> _Scene comparison data_
•••
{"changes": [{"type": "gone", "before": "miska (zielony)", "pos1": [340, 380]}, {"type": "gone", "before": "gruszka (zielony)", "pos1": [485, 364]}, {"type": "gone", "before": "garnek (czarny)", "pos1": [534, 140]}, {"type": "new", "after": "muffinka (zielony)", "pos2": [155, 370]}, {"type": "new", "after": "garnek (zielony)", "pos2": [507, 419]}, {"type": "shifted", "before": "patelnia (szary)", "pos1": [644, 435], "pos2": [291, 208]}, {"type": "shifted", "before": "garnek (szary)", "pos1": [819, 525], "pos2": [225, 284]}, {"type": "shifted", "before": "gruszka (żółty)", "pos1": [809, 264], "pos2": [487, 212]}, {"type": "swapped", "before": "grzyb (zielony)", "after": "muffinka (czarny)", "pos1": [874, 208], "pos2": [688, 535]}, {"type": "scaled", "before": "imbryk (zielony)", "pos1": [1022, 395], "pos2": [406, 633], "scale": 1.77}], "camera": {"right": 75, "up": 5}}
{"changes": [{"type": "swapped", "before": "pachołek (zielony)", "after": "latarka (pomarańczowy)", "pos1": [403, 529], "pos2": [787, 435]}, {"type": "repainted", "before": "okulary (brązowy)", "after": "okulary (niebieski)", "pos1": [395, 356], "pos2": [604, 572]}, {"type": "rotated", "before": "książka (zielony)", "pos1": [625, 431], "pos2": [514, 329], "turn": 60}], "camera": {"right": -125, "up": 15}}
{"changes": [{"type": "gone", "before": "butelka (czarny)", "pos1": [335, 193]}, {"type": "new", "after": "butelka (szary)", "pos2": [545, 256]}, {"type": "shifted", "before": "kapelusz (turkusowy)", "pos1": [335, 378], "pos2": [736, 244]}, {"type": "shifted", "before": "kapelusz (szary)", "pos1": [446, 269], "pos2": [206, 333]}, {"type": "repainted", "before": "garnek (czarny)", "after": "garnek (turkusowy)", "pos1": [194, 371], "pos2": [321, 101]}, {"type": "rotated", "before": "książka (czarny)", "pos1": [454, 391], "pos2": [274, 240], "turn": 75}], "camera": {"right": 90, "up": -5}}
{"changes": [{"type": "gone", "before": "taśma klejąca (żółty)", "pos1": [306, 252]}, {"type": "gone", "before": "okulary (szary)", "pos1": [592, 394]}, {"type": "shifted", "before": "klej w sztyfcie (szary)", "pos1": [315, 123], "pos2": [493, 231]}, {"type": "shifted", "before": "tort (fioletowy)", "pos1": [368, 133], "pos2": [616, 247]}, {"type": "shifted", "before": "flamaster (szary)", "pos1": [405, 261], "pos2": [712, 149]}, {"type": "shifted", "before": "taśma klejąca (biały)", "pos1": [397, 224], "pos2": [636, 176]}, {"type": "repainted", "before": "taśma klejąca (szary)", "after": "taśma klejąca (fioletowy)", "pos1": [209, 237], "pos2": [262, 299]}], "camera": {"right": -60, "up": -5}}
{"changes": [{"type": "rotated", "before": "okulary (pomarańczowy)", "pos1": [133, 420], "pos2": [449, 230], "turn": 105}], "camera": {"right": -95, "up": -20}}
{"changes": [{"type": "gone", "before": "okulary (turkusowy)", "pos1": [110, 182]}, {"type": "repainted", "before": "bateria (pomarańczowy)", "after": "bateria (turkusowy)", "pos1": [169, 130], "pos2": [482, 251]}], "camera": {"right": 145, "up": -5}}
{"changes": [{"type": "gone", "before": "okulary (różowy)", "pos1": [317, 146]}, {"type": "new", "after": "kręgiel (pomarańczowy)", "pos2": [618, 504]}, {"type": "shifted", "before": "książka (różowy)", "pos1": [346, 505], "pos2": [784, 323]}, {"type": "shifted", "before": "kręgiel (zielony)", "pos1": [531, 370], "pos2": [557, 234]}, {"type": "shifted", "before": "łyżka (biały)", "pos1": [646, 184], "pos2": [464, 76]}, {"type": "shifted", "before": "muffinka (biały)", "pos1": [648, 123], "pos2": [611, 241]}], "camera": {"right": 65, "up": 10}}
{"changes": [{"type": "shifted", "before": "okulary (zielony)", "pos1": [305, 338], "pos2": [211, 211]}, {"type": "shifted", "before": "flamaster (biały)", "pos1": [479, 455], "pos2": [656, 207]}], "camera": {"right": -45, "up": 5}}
•••
> _What is required_
All of the entries must be printed again exactly as given.

> _The completed task_
{"changes": [{"type": "gone", "before": "miska (zielony)", "pos1": [340, 380]}, {"type": "gone", "before": "gruszka (zielony)", "pos1": [485, 364]}, {"type": "gone", "before": "garnek (czarny)", "pos1": [534, 140]}, {"type": "new", "after": "muffinka (zielony)", "pos2": [155, 370]}, {"type": "new", "after": "garnek (zielony)", "pos2": [507, 419]}, {"type": "shifted", "before": "patelnia (szary)", "pos1": [644, 435], "pos2": [291, 208]}, {"type": "shifted", "before": "garnek (szary)", "pos1": [819, 525], "pos2": [225, 284]}, {"type": "shifted", "before": "gruszka (żółty)", "pos1": [809, 264], "pos2": [487, 212]}, {"type": "swapped", "before": "grzyb (zielony)", "after": "muffinka (czarny)", "pos1": [874, 208], "pos2": [688, 535]}, {"type": "scaled", "before": "imbryk (zielony)", "pos1": [1022, 395], "pos2": [406, 633], "scale": 1.77}], "camera": {"right": 75, "up": 5}}
{"changes": [{"type": "swapped", "before": "pachołek (zielony)", "after": "latarka (pomarańczowy)", "pos1": [403, 529], "pos2": [787, 435]}, {"type": "repainted", "before": "okulary (brązowy)", "after": "okulary (niebieski)", "pos1": [395, 356], "pos2": [604, 572]}, {"type": "rotated", "before": "książka (zielony)", "pos1": [625, 431], "pos2": [514, 329], "turn": 60}], "camera": {"right": -125, "up": 15}}
{"changes": [{"type": "gone", "before": "butelka (czarny)", "pos1": [335, 193]}, {"type": "new", "after": "butelka (szary)", "pos2": [545, 256]}, {"type": "shifted", "before": "kapelusz (turkusowy)", "pos1": [335, 378], "pos2": [736, 244]}, {"type": "shifted", "before": "kapelusz (szary)", "pos1": [446, 269], "pos2": [206, 333]}, {"type": "repainted", "before": "garnek (czarny)", "after": "garnek (turkusowy)", "pos1": [194, 371], "pos2": [321, 101]}, {"type": "rotated", "before": "książka (czarny)", "pos1": [454, 391], "pos2": [274, 240], "turn": 75}], "camera": {"right": 90, "up": -5}}
{"changes": [{"type": "gone", "before": "taśma klejąca (żółty)", "pos1": [306, 252]}, {"type": "gone", "before": "okulary (szary)", "pos1": [592, 394]}, {"type": "shifted", "before": "klej w sztyfcie (szary)", "pos1": [315, 123], "pos2": [493, 231]}, {"type": "shifted", "before": "tort (fioletowy)", "pos1": [368, 133], "pos2": [616, 247]}, {"type": "shifted", "before": "flamaster (szary)", "pos1": [405, 261], "pos2": [712, 149]}, {"type": "shifted", "before": "taśma klejąca (biały)", "pos1": [397, 224], "pos2": [636, 176]}, {"type": "repainted", "before": "taśma klejąca (szary)", "after": "taśma klejąca (fioletowy)", "pos1": [209, 237], "pos2": [262, 299]}], "camera": {"right": -60, "up": -5}}
{"changes": [{"type": "rotated", "before": "okulary (pomarańczowy)", "pos1": [133, 420], "pos2": [449, 230], "turn": 105}], "camera": {"right": -95, "up": -20}}
{"changes": [{"type": "gone", "before": "okulary (turkusowy)", "pos1": [110, 182]}, {"type": "repainted", "before": "bateria (pomarańczowy)", "after": "bateria (turkusowy)", "pos1": [169, 130], "pos2": [482, 251]}], "camera": {"right": 145, "up": -5}}
{"changes": [{"type": "gone", "before": "okulary (różowy)", "pos1": [317, 146]}, {"type": "new", "after": "kręgiel (pomarańczowy)", "pos2": [618, 504]}, {"type": "shifted", "before": "książka (różowy)", "pos1": [346, 505], "pos2": [784, 323]}, {"type": "shifted", "before": "kręgiel (zielony)", "pos1": [531, 370], "pos2": [557, 234]}, {"type": "shifted", "before": "łyżka (biały)", "pos1": [646, 184], "pos2": [464, 76]}, {"type": "shifted", "before": "muffinka (biały)", "pos1": [648, 123], "pos2": [611, 241]}], "camera": {"right": 65, "up": 10}}
{"changes": [{"type": "shifted", "before": "okulary (zielony)", "pos1": [305, 338], "pos2": [211, 211]}, {"type": "shifted", "before": "flamaster (biały)", "pos1": [479, 455], "pos2": [656, 207]}], "camera": {"right": -45, "up": 5}}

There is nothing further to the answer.